Only the lines from the one containing "BT1 pin VCC: none -> 3V3" to the end of the entries should be written out, each exactly as it stands, both ends included.

* DATASET EXCERPTS:
------------

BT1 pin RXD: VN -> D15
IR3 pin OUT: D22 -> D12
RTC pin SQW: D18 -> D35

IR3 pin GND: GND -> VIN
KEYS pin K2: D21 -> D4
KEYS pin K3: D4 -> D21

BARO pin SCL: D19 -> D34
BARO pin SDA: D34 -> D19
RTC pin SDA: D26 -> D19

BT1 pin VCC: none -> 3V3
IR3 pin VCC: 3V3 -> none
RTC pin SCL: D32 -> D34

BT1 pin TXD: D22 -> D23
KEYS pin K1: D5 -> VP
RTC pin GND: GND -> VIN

------------

* ANSWER BOX:
BT1 pin VCC: none -> 3V3
IR3 pin VCC: 3V3 -> none
RTC pin SCL: D32 -> D34

BT1 pin TXD: D22 -> D23
KEYS pin K1: D5 -> VP
RTC pin GND: GND -> VIN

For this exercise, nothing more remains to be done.